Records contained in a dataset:
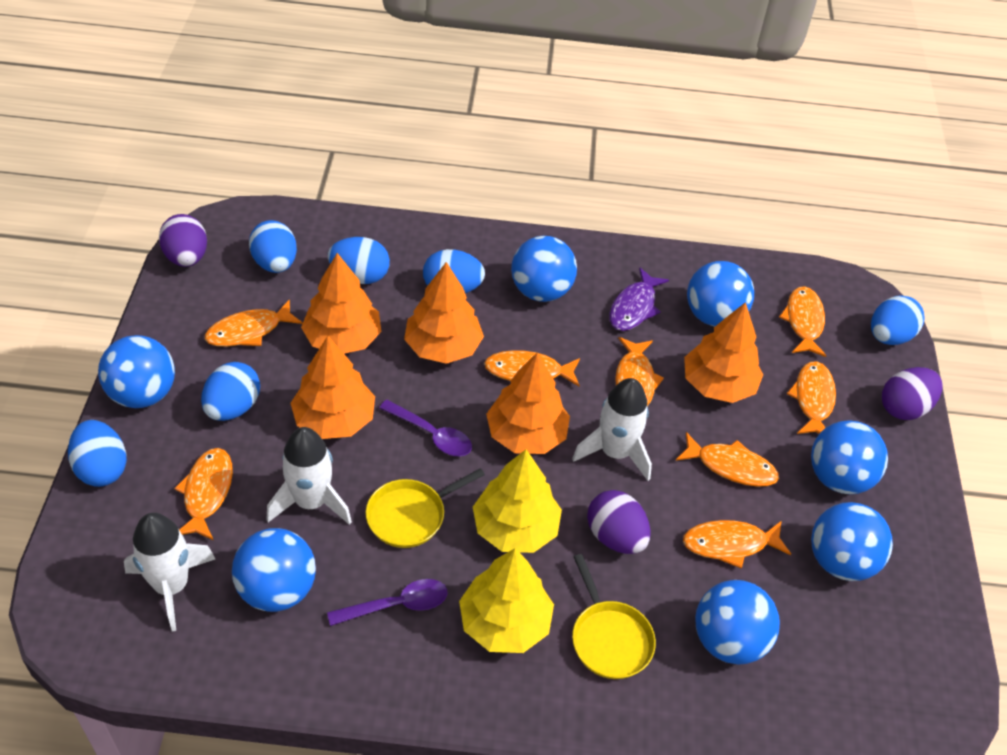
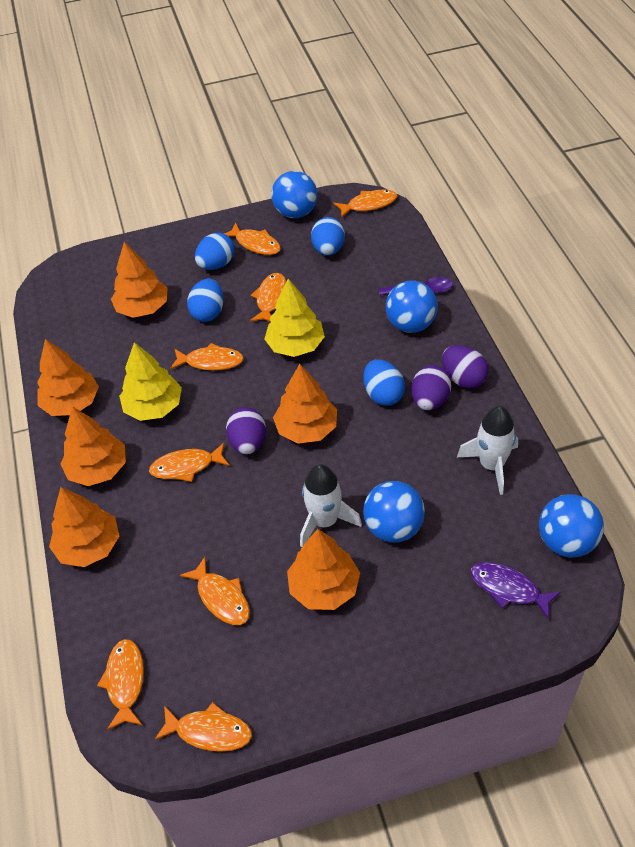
blue ball: 7 -> 4
blue egg: 6 -> 4
orange tree: 5 -> 6
purple spoon: 2 -> 1
white rocket: 3 -> 2
yellow pan: 2 -> 0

Work instruction: Beginning with the line that contains "orange tree: 5 -> 6", quote each line exactly through the last line of the entries above, and nothing beyond them.

Final answer:
orange tree: 5 -> 6
purple spoon: 2 -> 1
white rocket: 3 -> 2
yellow pan: 2 -> 0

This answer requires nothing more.